◆ **TASK DETAILS**: Each record should be given again exactly, and any picture in it left out.

◆ **Object change descriptions**:
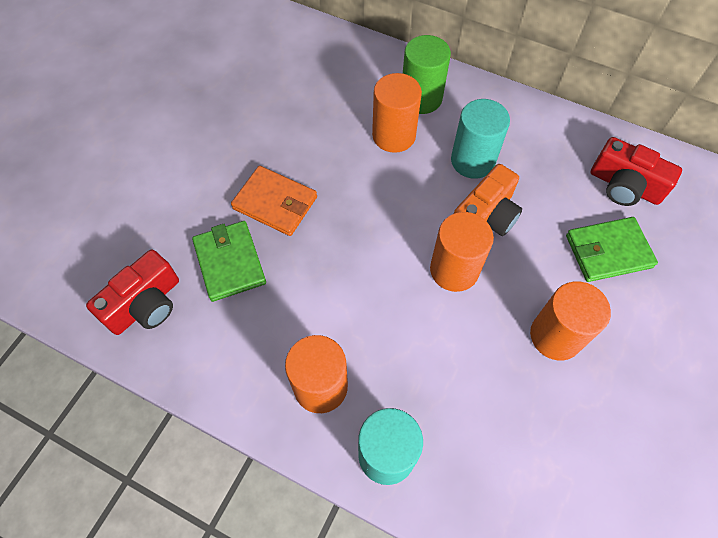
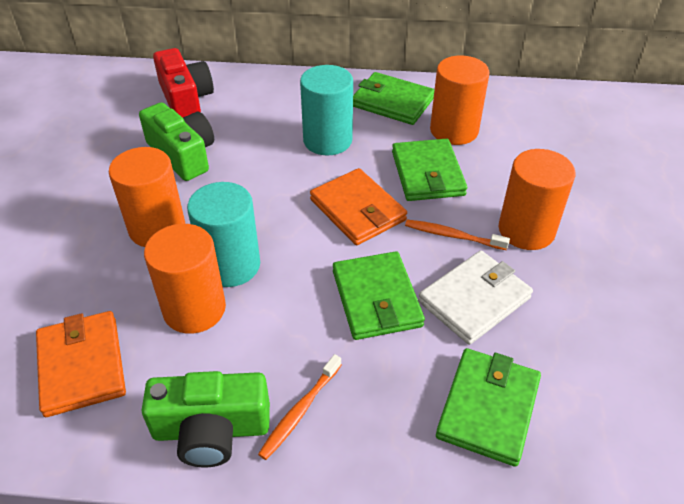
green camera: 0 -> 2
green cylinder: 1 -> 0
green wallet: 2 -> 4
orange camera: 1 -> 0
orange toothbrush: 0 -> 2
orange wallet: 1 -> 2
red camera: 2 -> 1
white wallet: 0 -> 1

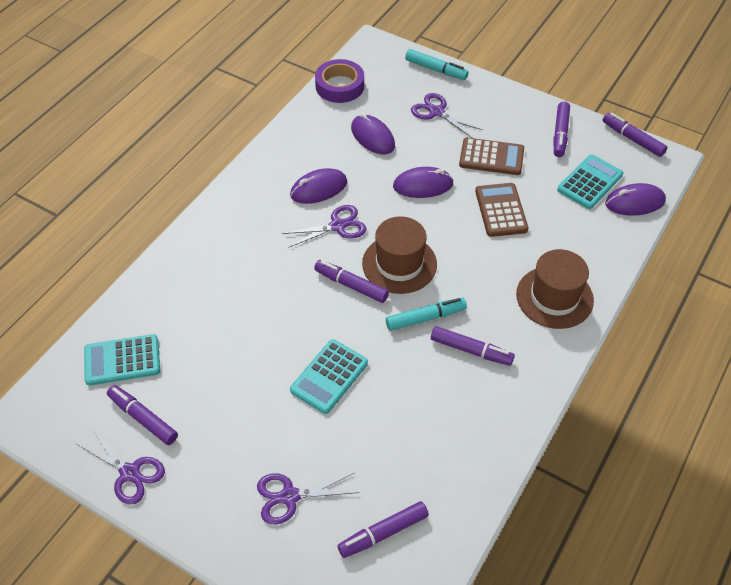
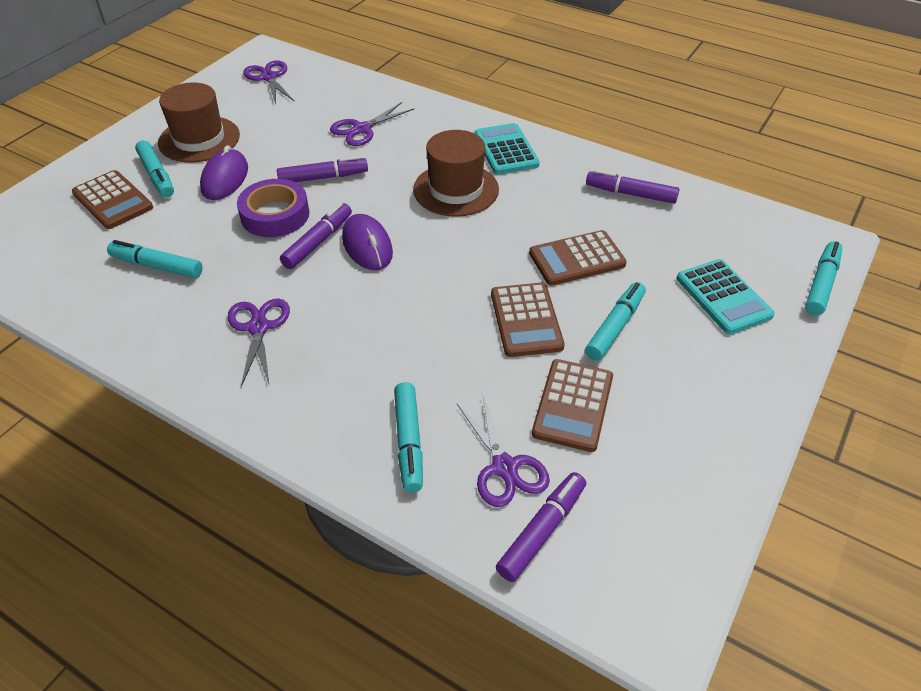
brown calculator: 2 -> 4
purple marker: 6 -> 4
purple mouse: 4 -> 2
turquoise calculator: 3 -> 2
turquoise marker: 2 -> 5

◆ **THE COMPLETED TASK**:
green camera: 0 -> 2
green cylinder: 1 -> 0
green wallet: 2 -> 4
orange camera: 1 -> 0
orange toothbrush: 0 -> 2
orange wallet: 1 -> 2
red camera: 2 -> 1
white wallet: 0 -> 1

brown calculator: 2 -> 4
purple marker: 6 -> 4
purple mouse: 4 -> 2
turquoise calculator: 3 -> 2
turquoise marker: 2 -> 5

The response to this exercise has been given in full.